> Task brief
Note how many lines in the following material mention "violet", then give that number by itself.

> Excerpted data
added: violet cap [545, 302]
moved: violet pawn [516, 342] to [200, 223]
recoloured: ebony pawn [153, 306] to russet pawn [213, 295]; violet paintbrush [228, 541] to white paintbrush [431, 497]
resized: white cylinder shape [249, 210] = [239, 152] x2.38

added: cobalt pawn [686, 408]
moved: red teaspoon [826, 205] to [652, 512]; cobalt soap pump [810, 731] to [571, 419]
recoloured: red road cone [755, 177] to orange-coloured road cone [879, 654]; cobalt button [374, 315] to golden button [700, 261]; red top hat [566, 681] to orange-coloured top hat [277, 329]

---

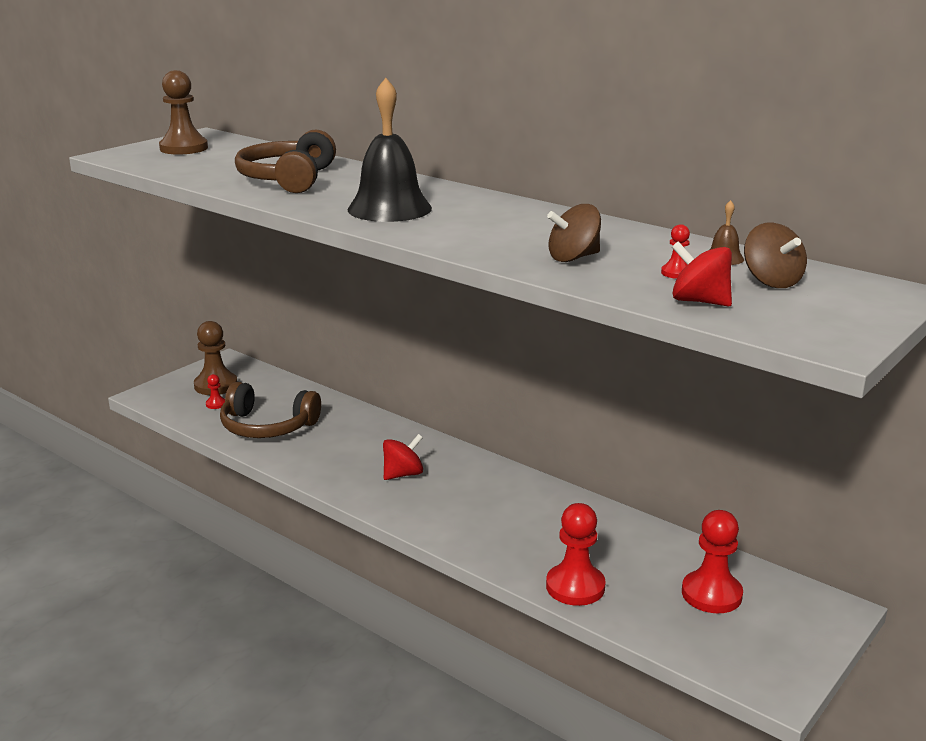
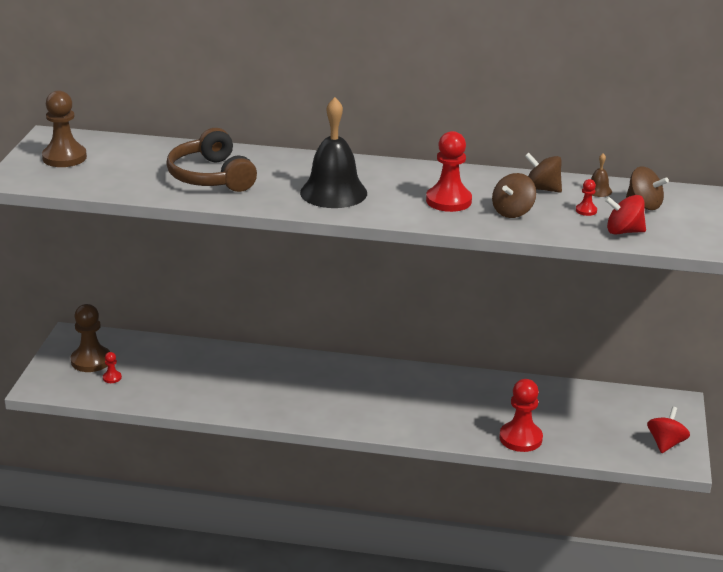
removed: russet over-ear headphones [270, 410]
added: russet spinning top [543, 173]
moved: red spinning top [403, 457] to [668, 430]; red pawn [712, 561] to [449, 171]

==

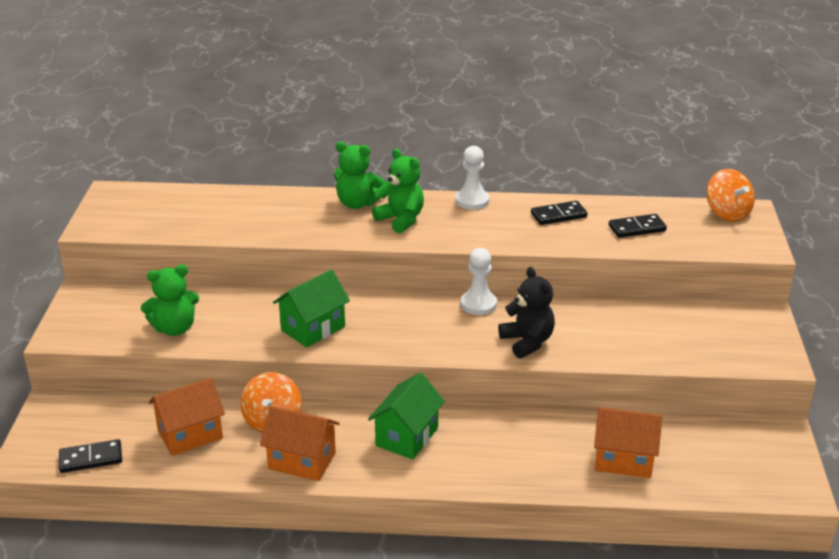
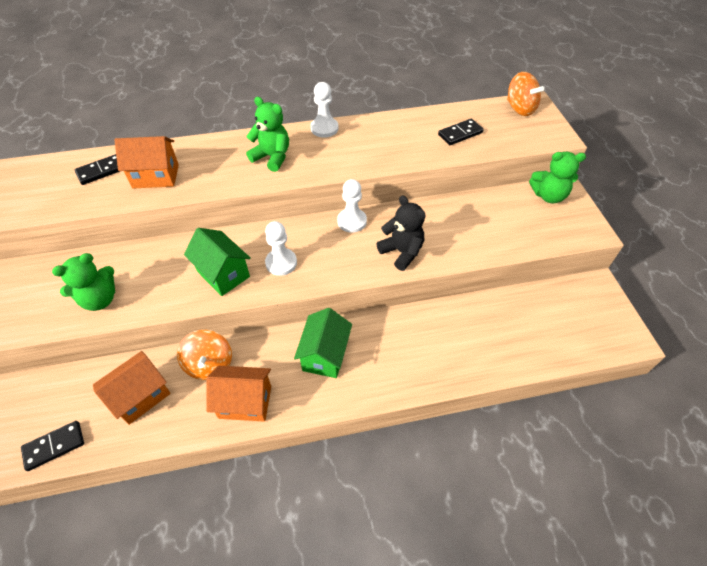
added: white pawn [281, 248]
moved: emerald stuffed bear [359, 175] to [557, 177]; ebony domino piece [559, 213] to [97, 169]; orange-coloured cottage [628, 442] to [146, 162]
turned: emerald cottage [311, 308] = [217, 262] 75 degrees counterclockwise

> The answer
3